[Task details]: With the pictures omitted, repeat exactly the lines below starting with the line that has "(109, 268) = (271, 100): purple car -> none" and going on through the line that has "(326, 339) = (783, 320): grey".

Collected data:
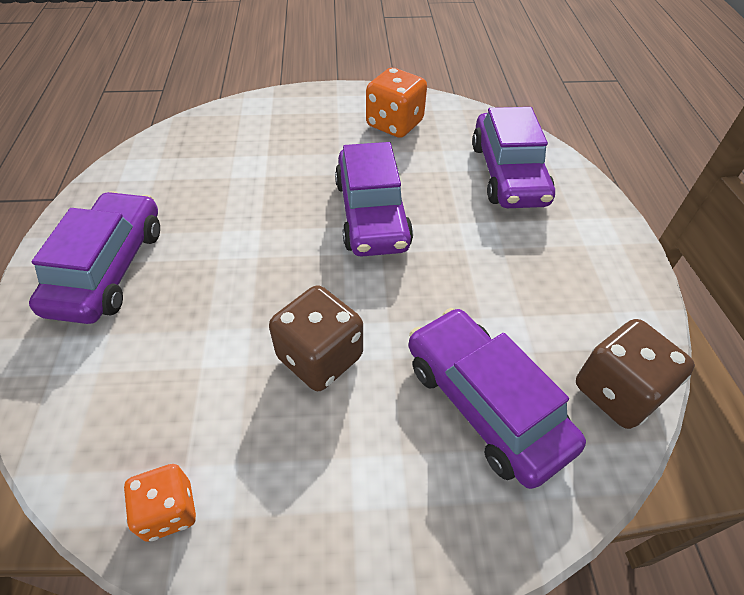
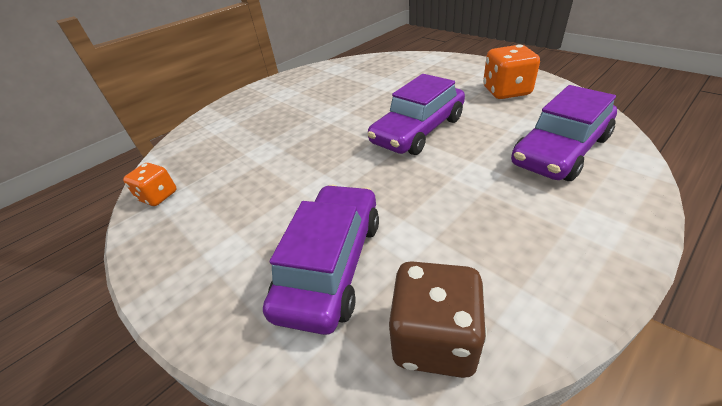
camera: 55 degrees right, 10 degrees down
(109, 268) = (271, 100): purple car -> none
(320, 357) = (290, 180): brown dice -> none

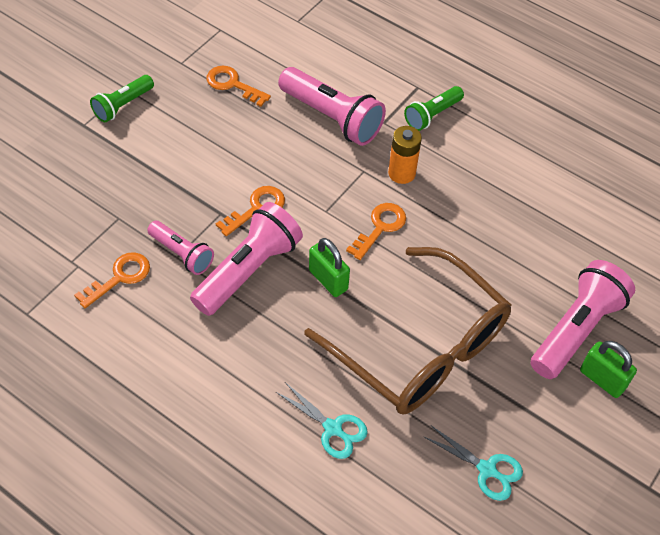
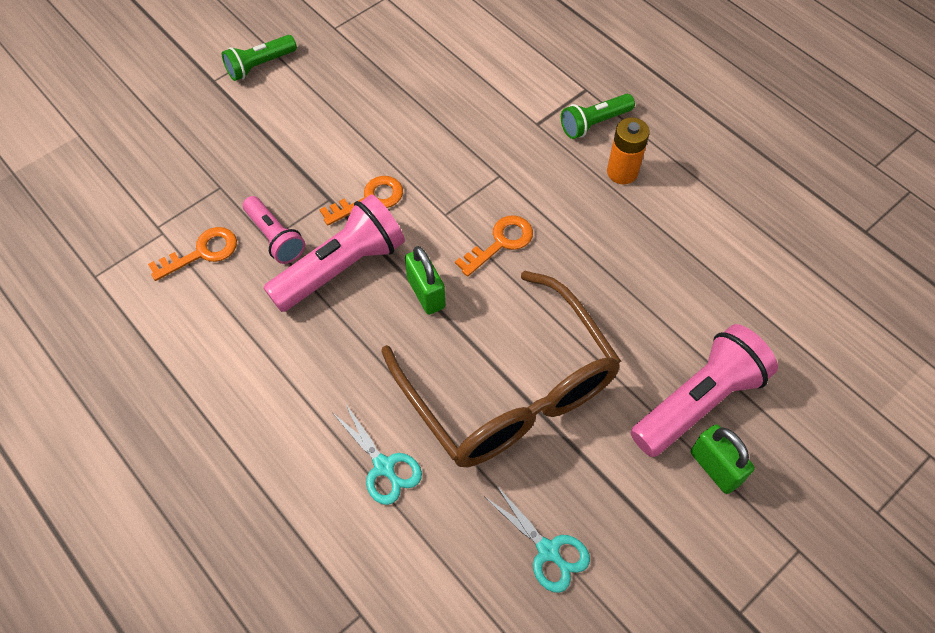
camera: 15 degrees right, 5 degrees up
(233, 84) = (382, 59): orange key -> none
(332, 117) = (480, 110): pink flashlight -> none
(401, 173) = (542, 184): orange battery -> orange battery (622, 172)

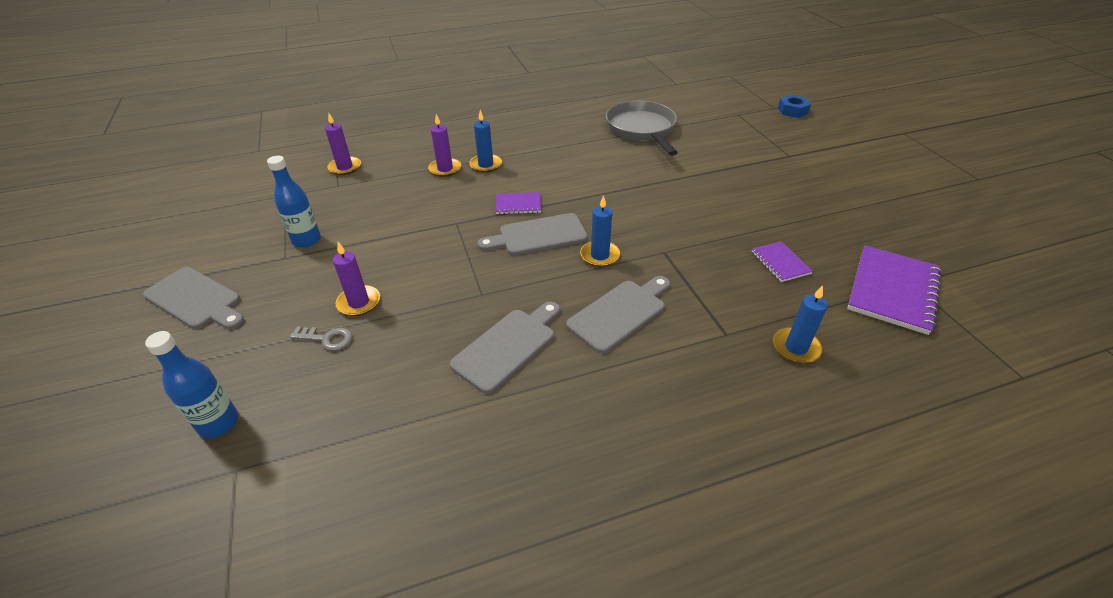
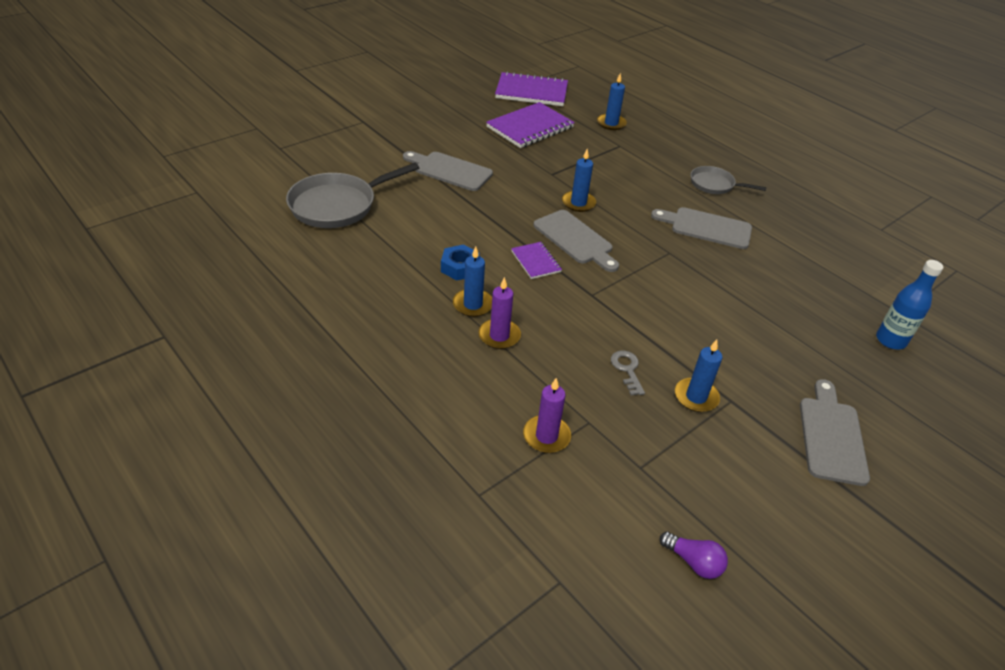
camera: 115 degrees left, 0 degrees up
(210, 194) = (693, 562): none -> purple light bulb
(306, 240) = (696, 397): blue bottle -> blue candle
(326, 339) = (783, 320): grey key -> grey key (627, 370)
(359, 302) = (736, 318): purple candle -> none
(599, 402) = (714, 185): none -> grey pan
(620, 313) = (635, 186): grey cutting board -> grey cutting board (449, 171)
(780, 263) = (530, 127): purple notebook -> purple notebook, size x1.92
(792, 111) = (261, 118): blue nut -> blue nut (460, 267)

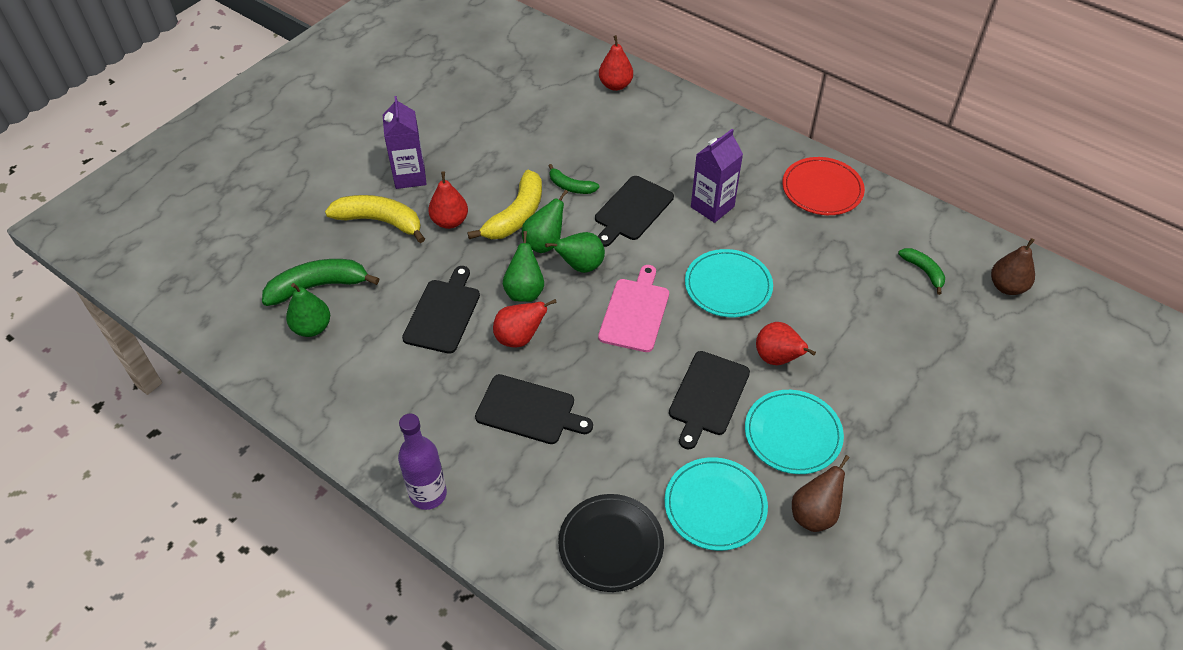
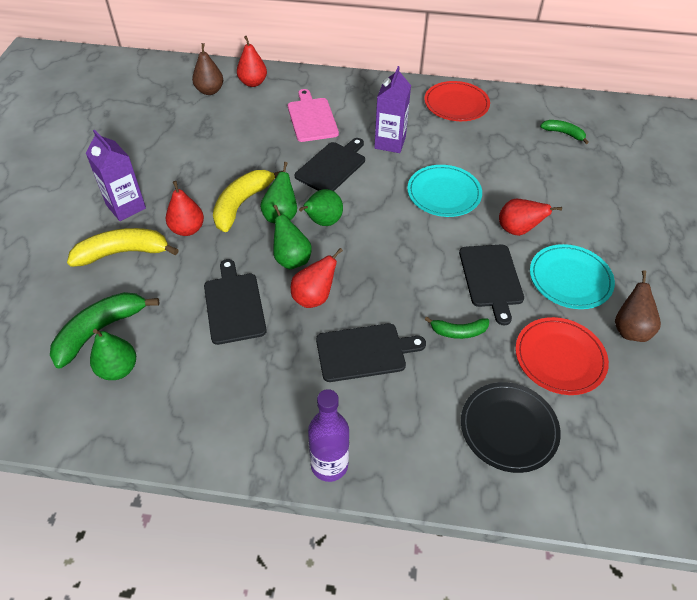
camera: 30 degrees left, 0 degrees up
(516, 215) = (242, 204): yellow banana -> yellow banana turned 150 degrees counterclockwise
(570, 186) = (271, 166): green banana -> green banana (458, 332)
(632, 210) = (332, 166): black cutting board -> black cutting board turned 150 degrees counterclockwise
(635, 312) = (391, 239): pink cutting board -> pink cutting board (312, 118)
(715, 505) = (559, 358): turquoise plate -> red plate
(1007, 287) = (620, 124): brown pear -> brown pear (210, 91)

[Your response]:
(109, 268) = (271, 100): purple car -> none
(320, 357) = (290, 180): brown dice -> none

camera: 15 degrees right, 5 degrees up
(233, 84) = (382, 59): orange key -> none
(332, 117) = (480, 110): pink flashlight -> none
(401, 173) = (542, 184): orange battery -> orange battery (622, 172)

camera: 115 degrees left, 0 degrees up
(210, 194) = (693, 562): none -> purple light bulb
(306, 240) = (696, 397): blue bottle -> blue candle
(326, 339) = (783, 320): grey key -> grey key (627, 370)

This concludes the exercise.